──────── Dataset content

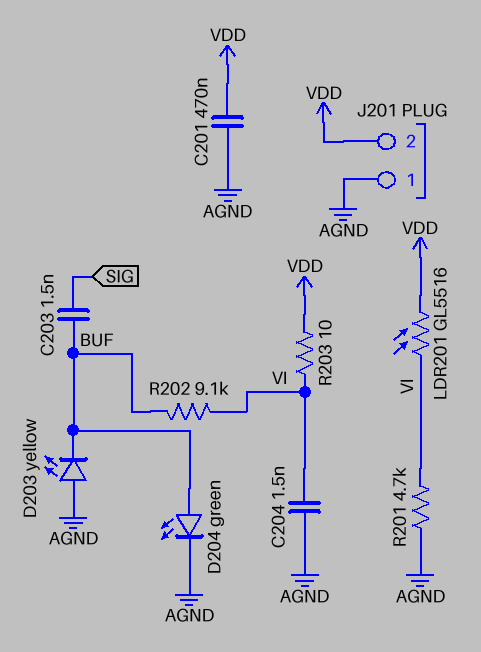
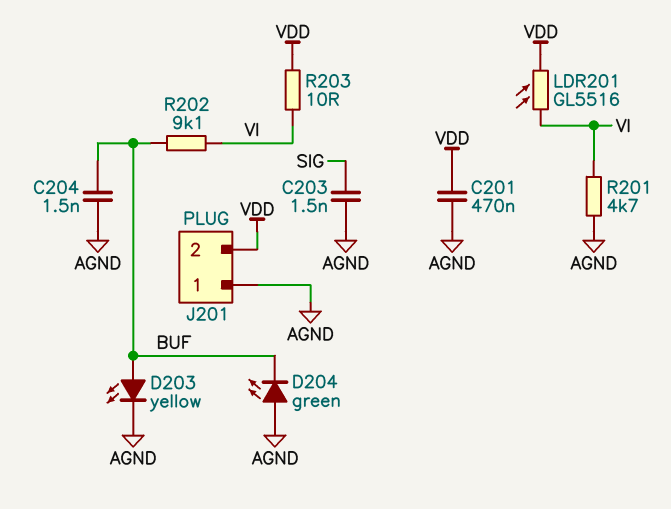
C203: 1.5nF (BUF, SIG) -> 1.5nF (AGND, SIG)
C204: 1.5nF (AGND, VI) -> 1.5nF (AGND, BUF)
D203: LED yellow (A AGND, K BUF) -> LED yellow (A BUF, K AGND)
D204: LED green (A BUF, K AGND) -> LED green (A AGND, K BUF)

────────────────
──────── Dataset content

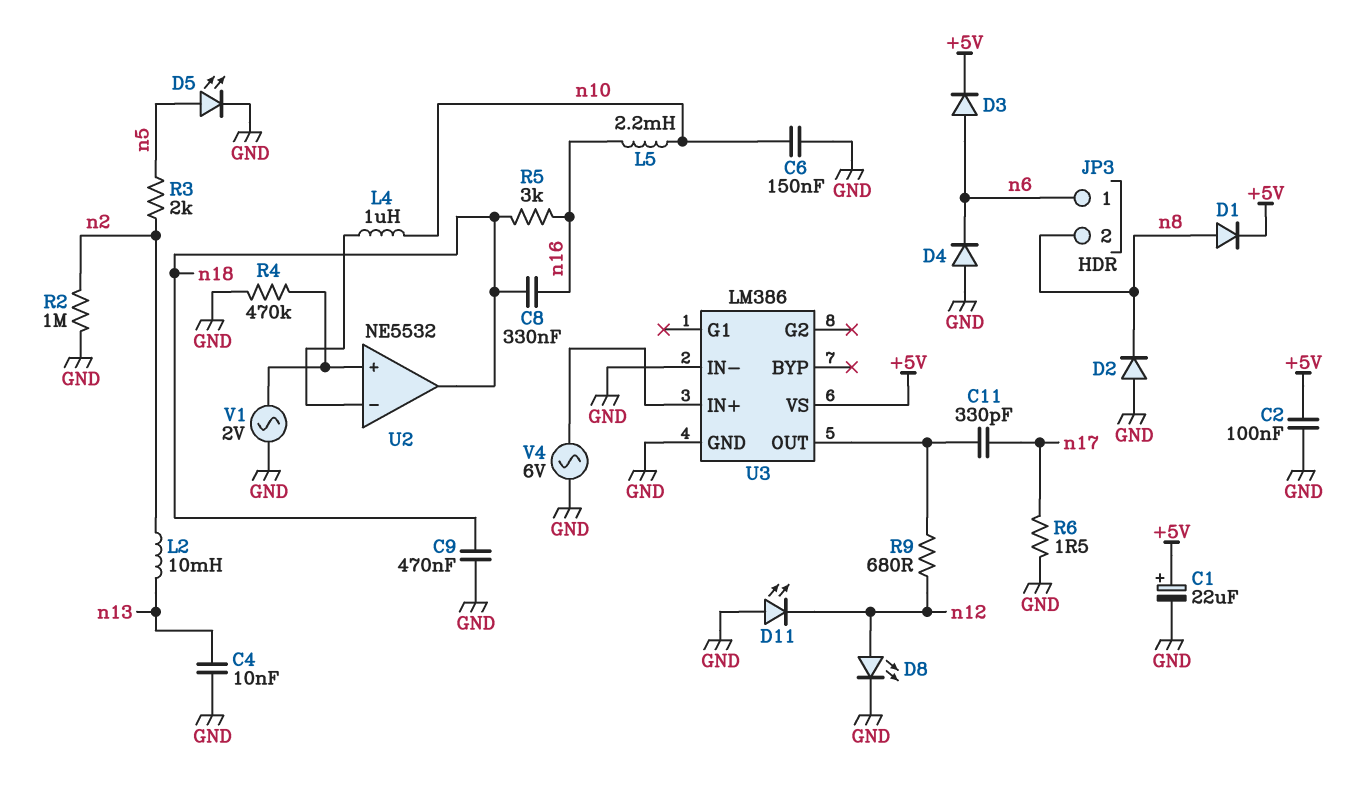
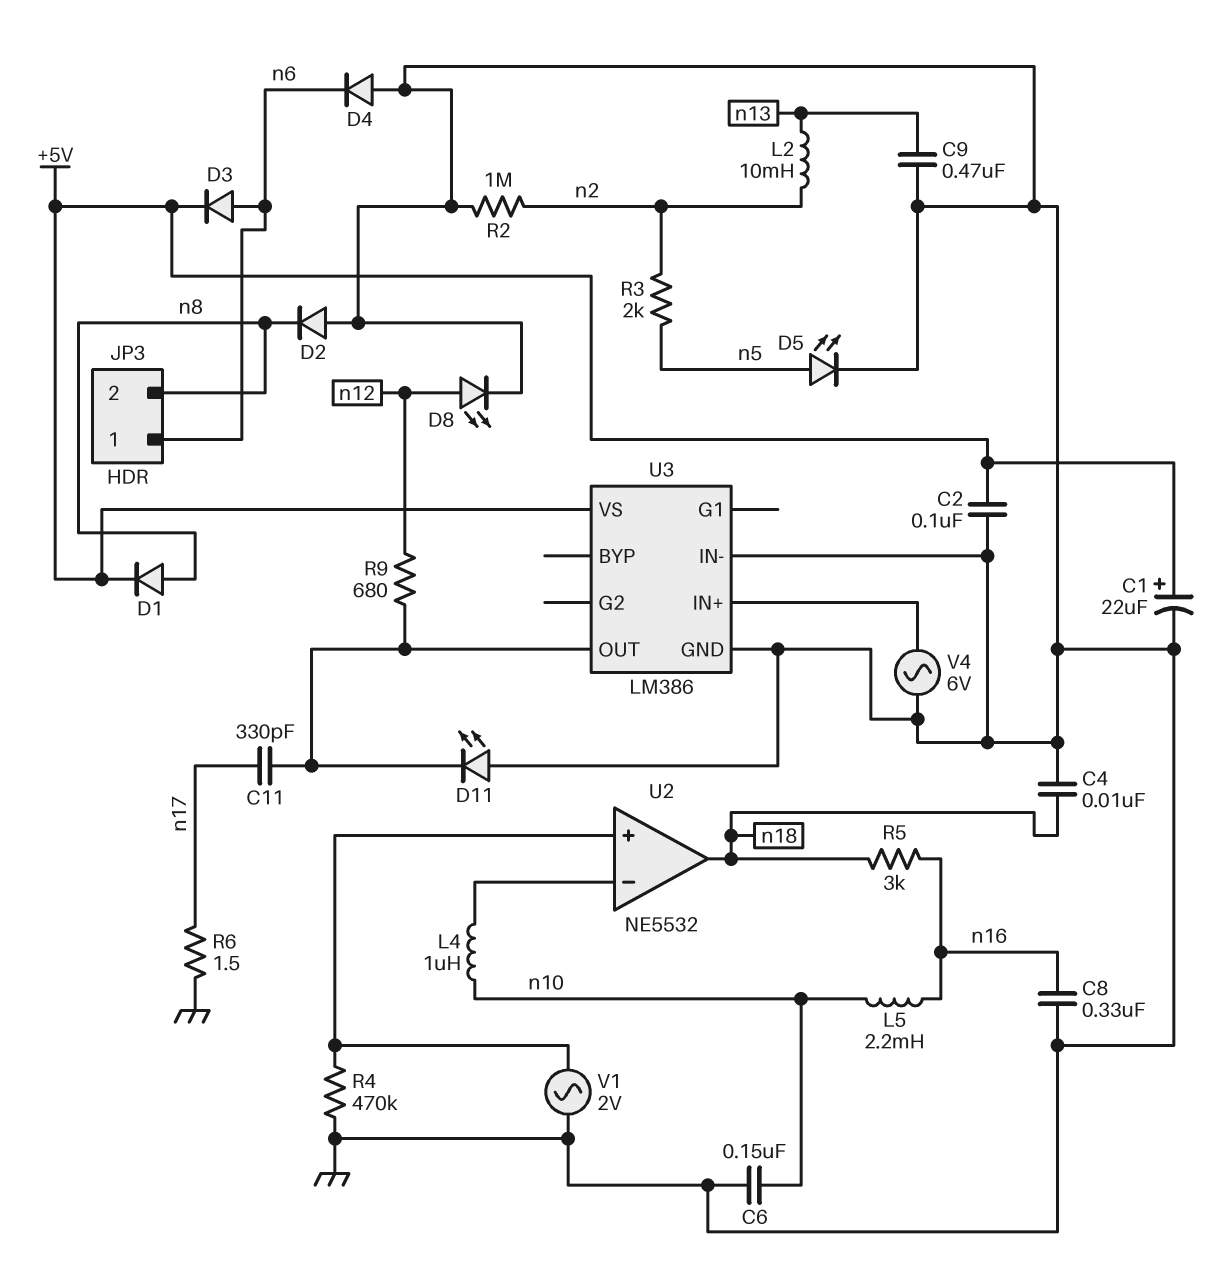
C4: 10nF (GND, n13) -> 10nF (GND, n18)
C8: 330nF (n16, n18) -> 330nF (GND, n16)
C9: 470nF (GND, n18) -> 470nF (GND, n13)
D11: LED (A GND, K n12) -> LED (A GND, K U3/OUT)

────────────────

Every line that holds the string "AGND" must be copied from the records above.

C203: 1.5nF (BUF, SIG) -> 1.5nF (AGND, SIG)
C204: 1.5nF (AGND, VI) -> 1.5nF (AGND, BUF)
D203: LED yellow (A AGND, K BUF) -> LED yellow (A BUF, K AGND)
D204: LED green (A BUF, K AGND) -> LED green (A AGND, K BUF)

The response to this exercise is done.